*** Opening of Input data ***

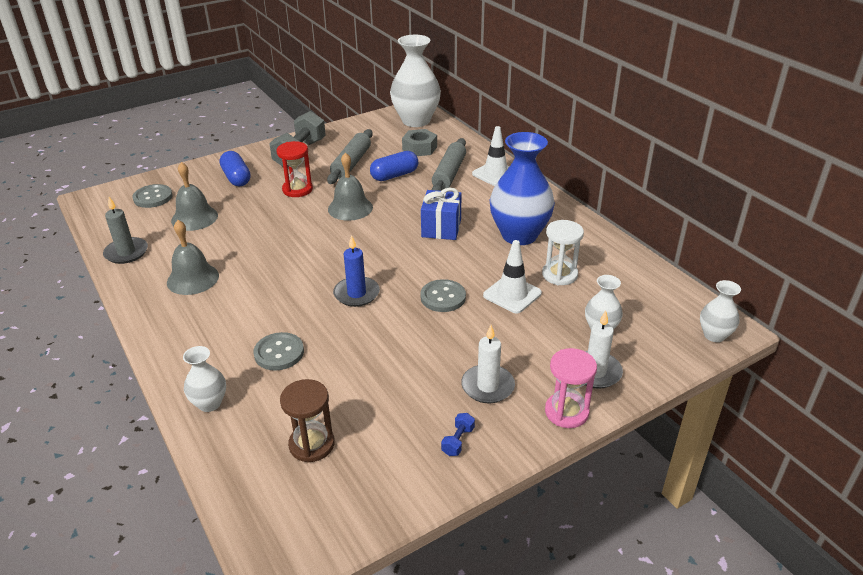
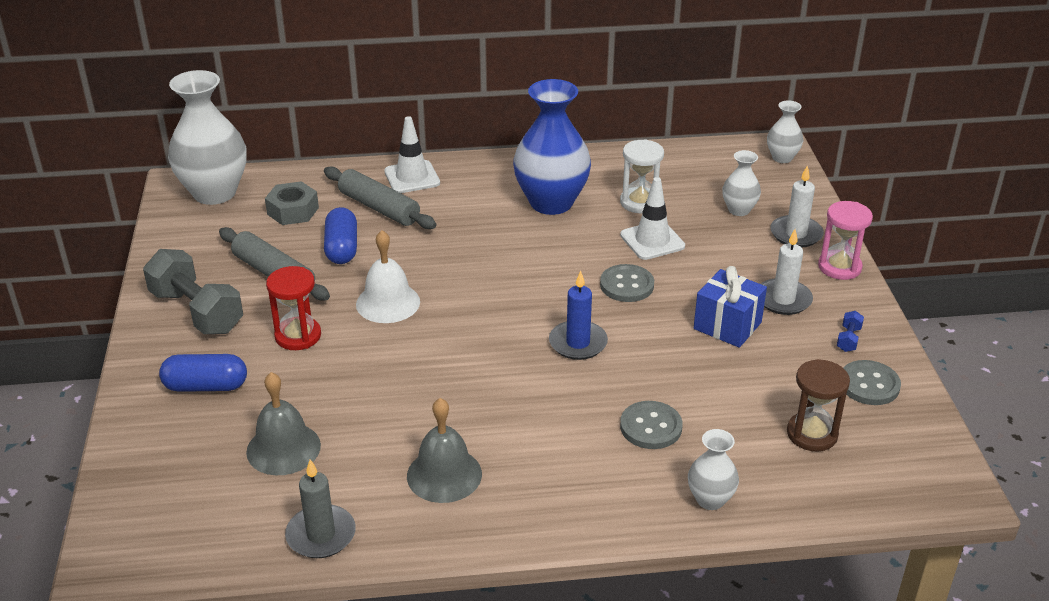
camera: 65 degrees left, 0 degrees up
(153, 197) = (178, 485): grey button -> grey button (869, 384)
(350, 208) = (388, 303): grey bell -> white bell
(441, 228) = (494, 248): blue gift -> blue gift (727, 325)
(458, 441) = (848, 339): blue dumbbell -> blue dumbbell turned 60 degrees clockwise

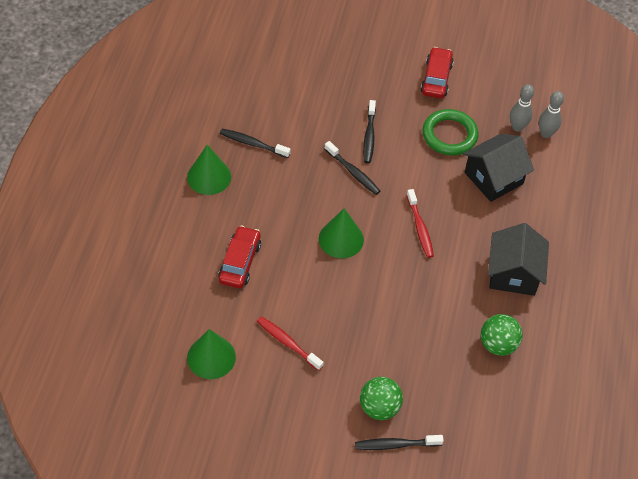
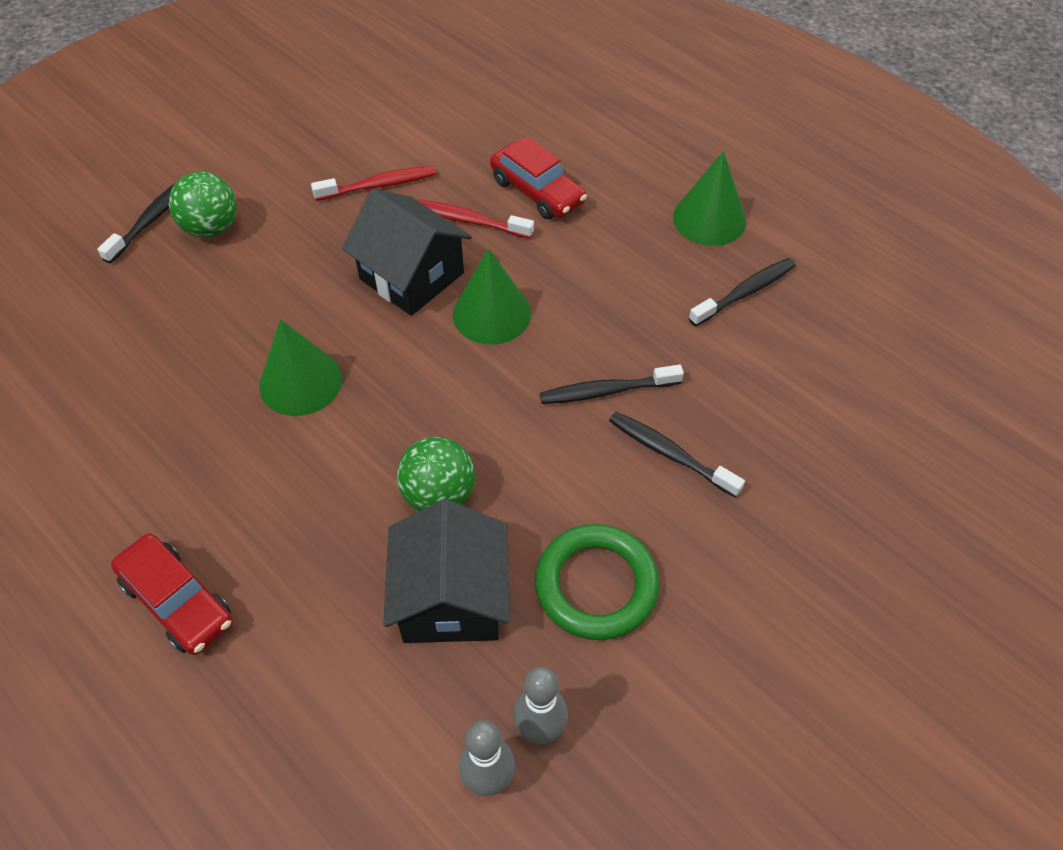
camera: 125 degrees right, 0 degrees up
(211, 357) = (421, 113): green cone -> green cone (300, 382)
(420, 228) = (435, 422): red toothbrush -> red toothbrush (469, 220)
(436, 78) = (754, 650): red car -> red car (178, 601)
(498, 344) = (163, 405): green ball -> green ball (439, 495)
(513, 273) = (250, 503): black house -> black house (411, 276)

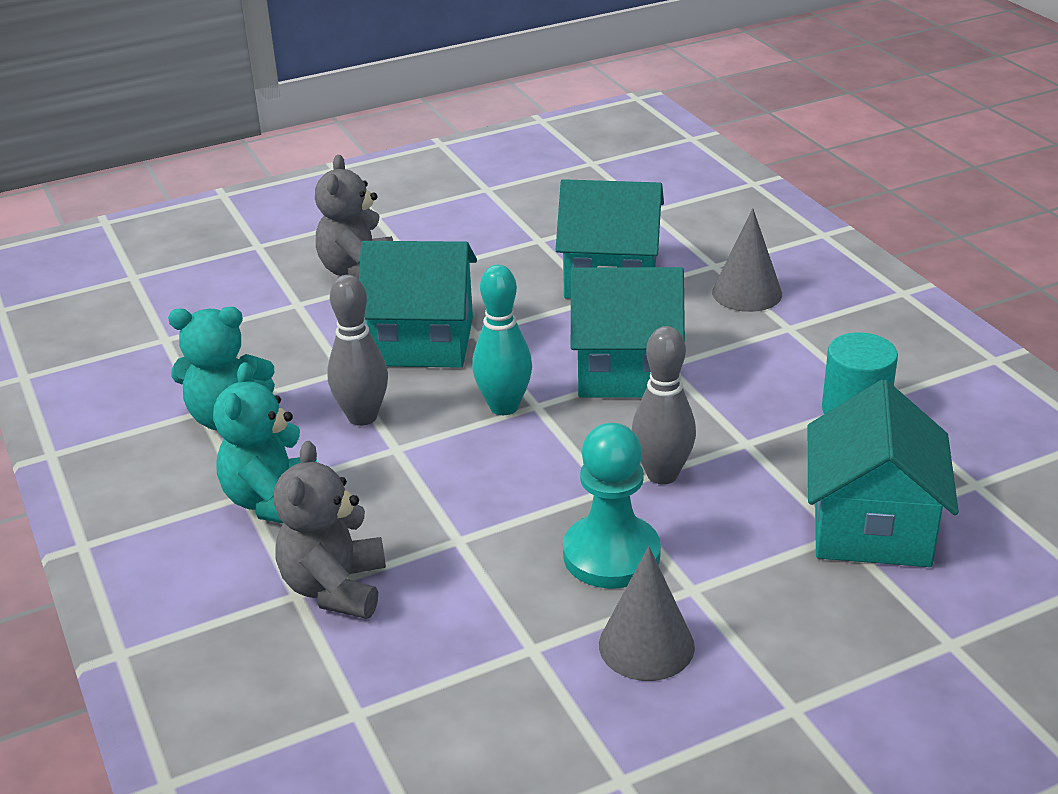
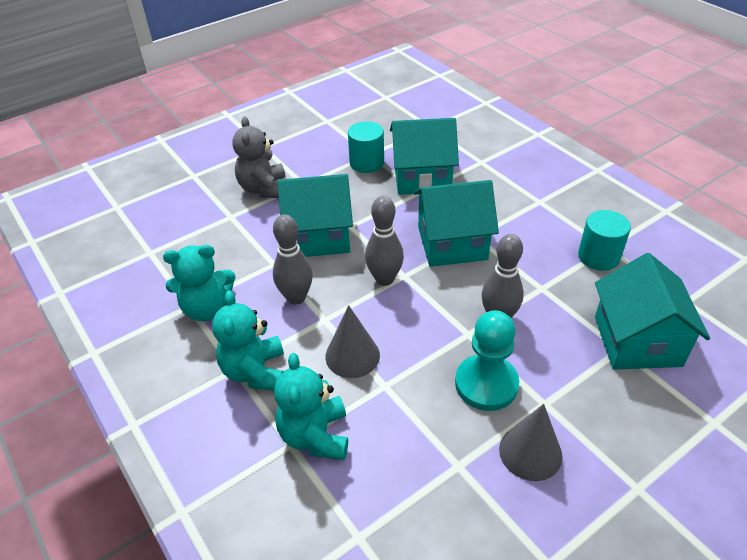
camera: 10 degrees left, 10 degrees up
(335, 588) = (315, 436): grey teddy bear -> turquoise teddy bear
(504, 407) = (384, 279): turquoise bowling pin -> grey bowling pin
(530, 251) = (366, 163): none -> turquoise cylinder
(747, 293) = (507, 179): grey cone -> grey cone (352, 355)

*** Close of Input data ***

▸ Task description
Treat the line with "(211, 357) = (421, 113): green" as the start and the line with "camera: 10 degrees left, 10 degrees up" as the end, and return exactly that span of the data above, both ends included, without pictures.

▸ Solution for this problem
(211, 357) = (421, 113): green cone -> green cone (300, 382)
(420, 228) = (435, 422): red toothbrush -> red toothbrush (469, 220)
(436, 78) = (754, 650): red car -> red car (178, 601)
(498, 344) = (163, 405): green ball -> green ball (439, 495)
(513, 273) = (250, 503): black house -> black house (411, 276)

camera: 10 degrees left, 10 degrees up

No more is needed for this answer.